__Problem description__: Rewrite every line of the records below, substituting "white star" for each occurrence of "pink star" and keeping everything else unchanged; leave out the picture lines.

Collected data entries
----
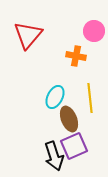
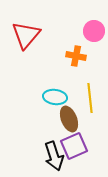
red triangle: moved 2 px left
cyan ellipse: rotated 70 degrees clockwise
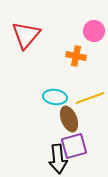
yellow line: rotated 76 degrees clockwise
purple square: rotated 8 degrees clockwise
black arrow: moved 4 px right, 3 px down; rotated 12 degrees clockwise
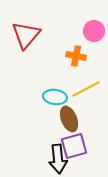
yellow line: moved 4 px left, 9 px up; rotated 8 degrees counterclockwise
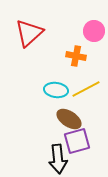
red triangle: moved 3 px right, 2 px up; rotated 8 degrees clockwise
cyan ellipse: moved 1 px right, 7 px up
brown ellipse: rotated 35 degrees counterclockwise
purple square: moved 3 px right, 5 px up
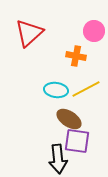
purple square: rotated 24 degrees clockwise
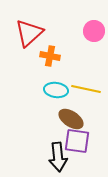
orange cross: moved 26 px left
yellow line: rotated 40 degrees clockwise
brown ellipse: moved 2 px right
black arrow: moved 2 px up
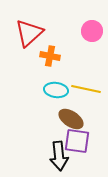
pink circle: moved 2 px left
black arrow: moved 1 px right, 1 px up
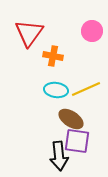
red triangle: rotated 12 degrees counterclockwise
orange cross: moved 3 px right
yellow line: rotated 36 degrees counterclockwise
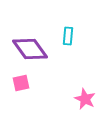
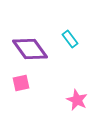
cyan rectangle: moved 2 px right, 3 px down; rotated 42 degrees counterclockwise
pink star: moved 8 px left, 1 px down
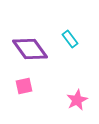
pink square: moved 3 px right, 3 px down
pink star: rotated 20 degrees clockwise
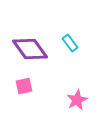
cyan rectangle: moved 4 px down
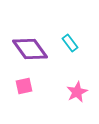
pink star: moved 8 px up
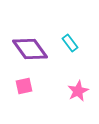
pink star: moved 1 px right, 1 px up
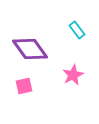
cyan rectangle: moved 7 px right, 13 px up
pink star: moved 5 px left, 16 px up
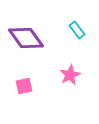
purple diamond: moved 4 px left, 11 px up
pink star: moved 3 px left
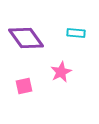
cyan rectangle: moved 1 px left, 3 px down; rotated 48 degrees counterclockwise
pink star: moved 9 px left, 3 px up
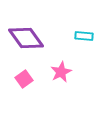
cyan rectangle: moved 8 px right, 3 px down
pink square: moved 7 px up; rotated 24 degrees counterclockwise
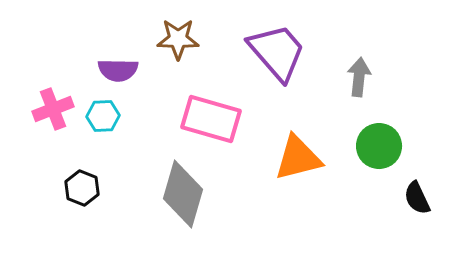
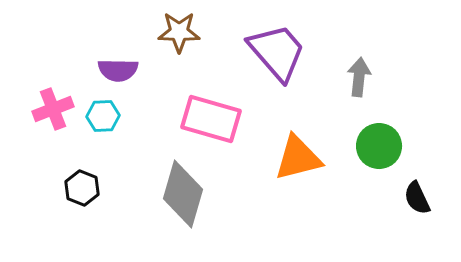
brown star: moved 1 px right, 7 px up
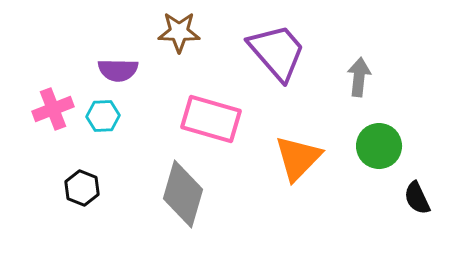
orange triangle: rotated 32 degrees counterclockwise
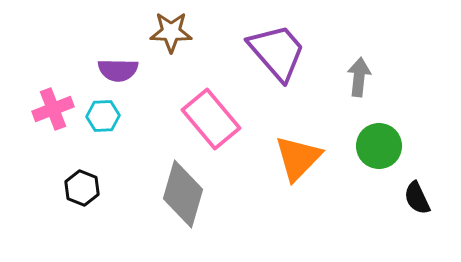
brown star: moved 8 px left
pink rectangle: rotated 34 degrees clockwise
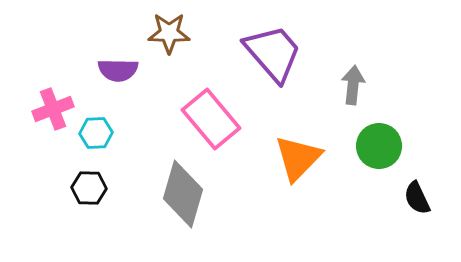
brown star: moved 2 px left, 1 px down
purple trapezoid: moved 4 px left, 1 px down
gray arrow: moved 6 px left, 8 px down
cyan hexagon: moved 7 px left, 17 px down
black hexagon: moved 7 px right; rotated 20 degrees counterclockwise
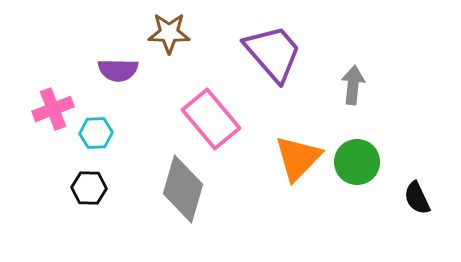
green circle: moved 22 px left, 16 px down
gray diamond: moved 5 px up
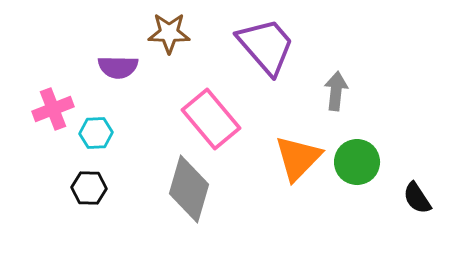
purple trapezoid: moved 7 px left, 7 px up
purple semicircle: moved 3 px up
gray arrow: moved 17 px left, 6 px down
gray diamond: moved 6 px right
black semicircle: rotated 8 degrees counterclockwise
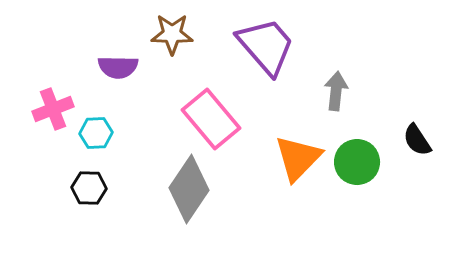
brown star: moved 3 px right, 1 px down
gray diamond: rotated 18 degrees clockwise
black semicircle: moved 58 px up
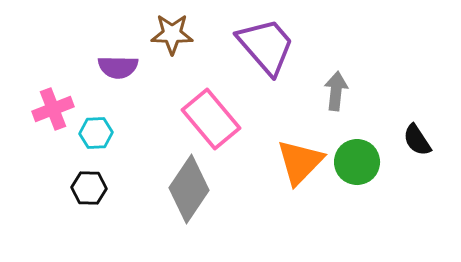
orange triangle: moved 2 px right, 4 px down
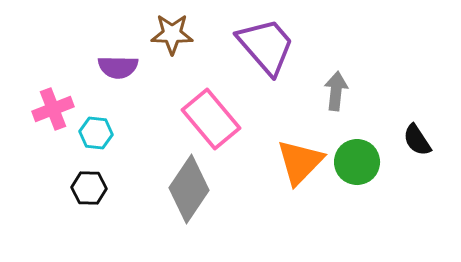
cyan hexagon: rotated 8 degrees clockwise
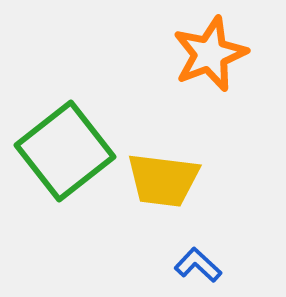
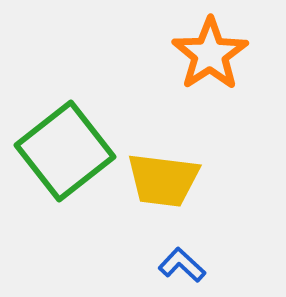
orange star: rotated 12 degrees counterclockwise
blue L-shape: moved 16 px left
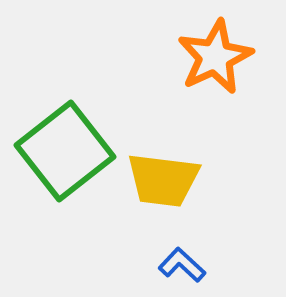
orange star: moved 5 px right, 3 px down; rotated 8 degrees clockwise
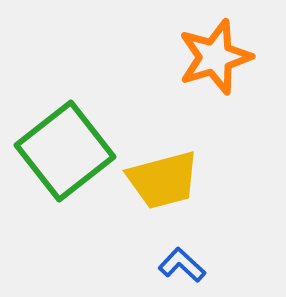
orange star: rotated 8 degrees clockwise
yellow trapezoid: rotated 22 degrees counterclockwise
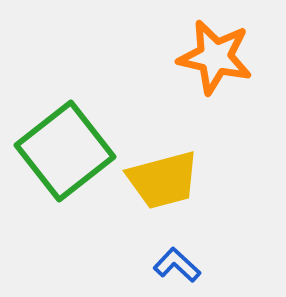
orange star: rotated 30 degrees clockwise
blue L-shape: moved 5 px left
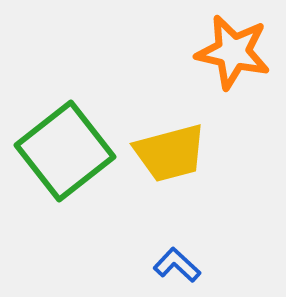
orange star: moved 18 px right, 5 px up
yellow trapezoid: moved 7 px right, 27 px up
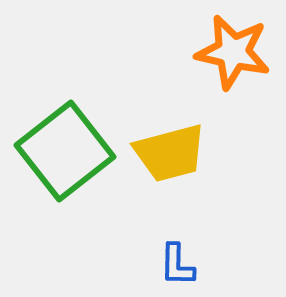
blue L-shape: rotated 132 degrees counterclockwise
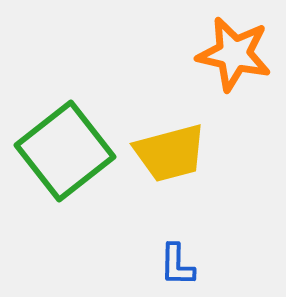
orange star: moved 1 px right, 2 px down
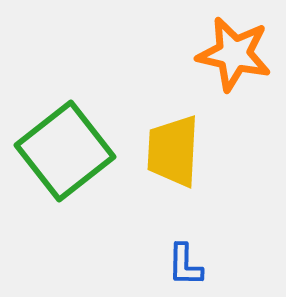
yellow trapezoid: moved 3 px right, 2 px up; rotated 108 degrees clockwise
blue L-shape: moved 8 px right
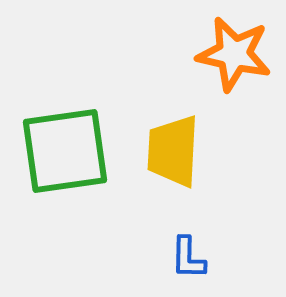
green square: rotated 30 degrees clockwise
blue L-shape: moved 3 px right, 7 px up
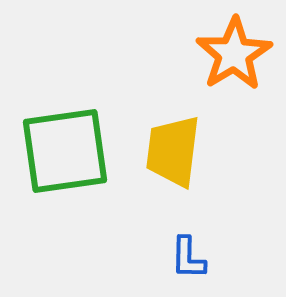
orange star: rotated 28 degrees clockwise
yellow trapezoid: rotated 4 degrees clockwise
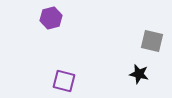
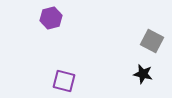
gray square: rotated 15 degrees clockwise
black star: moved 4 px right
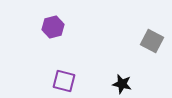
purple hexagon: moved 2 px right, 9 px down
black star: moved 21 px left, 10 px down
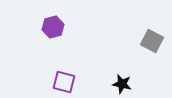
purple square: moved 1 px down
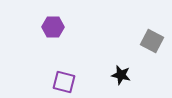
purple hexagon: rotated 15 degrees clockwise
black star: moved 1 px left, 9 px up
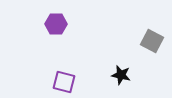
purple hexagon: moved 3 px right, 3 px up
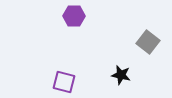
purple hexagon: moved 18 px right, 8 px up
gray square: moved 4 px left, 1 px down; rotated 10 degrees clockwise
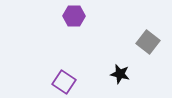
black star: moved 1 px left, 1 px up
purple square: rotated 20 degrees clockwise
----
__Answer for the task__:
red triangle: moved 2 px left
cyan ellipse: rotated 70 degrees clockwise
yellow line: rotated 76 degrees clockwise
purple square: rotated 8 degrees clockwise
black arrow: moved 4 px right, 3 px down; rotated 12 degrees clockwise
yellow line: moved 4 px left, 9 px up; rotated 8 degrees counterclockwise
red triangle: moved 3 px right, 2 px up; rotated 8 degrees clockwise
cyan ellipse: moved 1 px right, 7 px up
brown ellipse: rotated 35 degrees counterclockwise
purple square: moved 3 px right, 5 px up
purple square: rotated 24 degrees clockwise
orange cross: moved 26 px left
yellow line: rotated 40 degrees clockwise
brown ellipse: moved 2 px right
black arrow: moved 2 px up
pink circle: moved 2 px left
black arrow: moved 1 px right, 1 px up
red triangle: rotated 12 degrees counterclockwise
orange cross: moved 3 px right
yellow line: rotated 36 degrees counterclockwise
cyan rectangle: moved 2 px right, 3 px down; rotated 42 degrees counterclockwise
white star: moved 8 px left, 1 px down
pink square: moved 3 px right, 3 px down
white star: rotated 20 degrees clockwise
cyan rectangle: moved 4 px down
white star: moved 8 px up
white star: moved 1 px right, 1 px up
cyan rectangle: moved 7 px right, 13 px up
white star: moved 5 px left, 16 px up
purple diamond: moved 4 px left, 11 px up
white star: moved 3 px left
cyan rectangle: moved 1 px left, 3 px down; rotated 48 degrees counterclockwise
white star: moved 9 px left, 3 px up
cyan rectangle: moved 8 px right, 3 px down
pink square: moved 7 px up; rotated 24 degrees counterclockwise
brown star: moved 1 px right, 7 px up
orange triangle: rotated 32 degrees counterclockwise
brown star: moved 8 px left
pink rectangle: rotated 34 degrees clockwise
brown star: moved 2 px left, 1 px down
purple trapezoid: moved 4 px left, 1 px down
gray arrow: moved 6 px left, 8 px down
cyan hexagon: moved 7 px left, 17 px down
black hexagon: moved 7 px right; rotated 20 degrees counterclockwise
green circle: moved 22 px left, 16 px down
gray diamond: moved 5 px up
purple trapezoid: moved 7 px left, 7 px up
purple semicircle: moved 3 px up
gray arrow: moved 17 px left, 6 px down
gray diamond: moved 6 px right
black semicircle: rotated 8 degrees counterclockwise
brown star: moved 3 px right, 1 px down
gray diamond: rotated 18 degrees clockwise
black semicircle: moved 58 px up
orange triangle: moved 2 px right, 4 px down
cyan hexagon: rotated 8 degrees clockwise
orange star: rotated 12 degrees counterclockwise
blue L-shape: moved 16 px left
orange star: moved 5 px right, 3 px down; rotated 8 degrees clockwise
orange star: rotated 8 degrees clockwise
yellow trapezoid: rotated 22 degrees counterclockwise
orange star: rotated 30 degrees clockwise
blue L-shape: moved 5 px left
orange star: moved 18 px right, 5 px up
yellow trapezoid: moved 7 px right, 27 px up
blue L-shape: rotated 132 degrees counterclockwise
orange star: moved 1 px right, 2 px down
yellow trapezoid: moved 3 px right, 2 px up; rotated 108 degrees clockwise
blue L-shape: moved 8 px right
green square: rotated 30 degrees clockwise
blue L-shape: moved 3 px right, 7 px up
orange star: rotated 28 degrees clockwise
yellow trapezoid: rotated 4 degrees clockwise
gray square: rotated 15 degrees clockwise
black star: moved 4 px right
purple hexagon: moved 2 px right, 9 px down
black star: moved 21 px left, 10 px down
purple square: moved 1 px down
purple hexagon: rotated 15 degrees clockwise
black star: moved 1 px left, 9 px up
purple hexagon: moved 3 px right, 3 px up
purple hexagon: moved 18 px right, 8 px up
gray square: moved 4 px left, 1 px down; rotated 10 degrees clockwise
black star: moved 1 px left, 1 px up
purple square: rotated 20 degrees clockwise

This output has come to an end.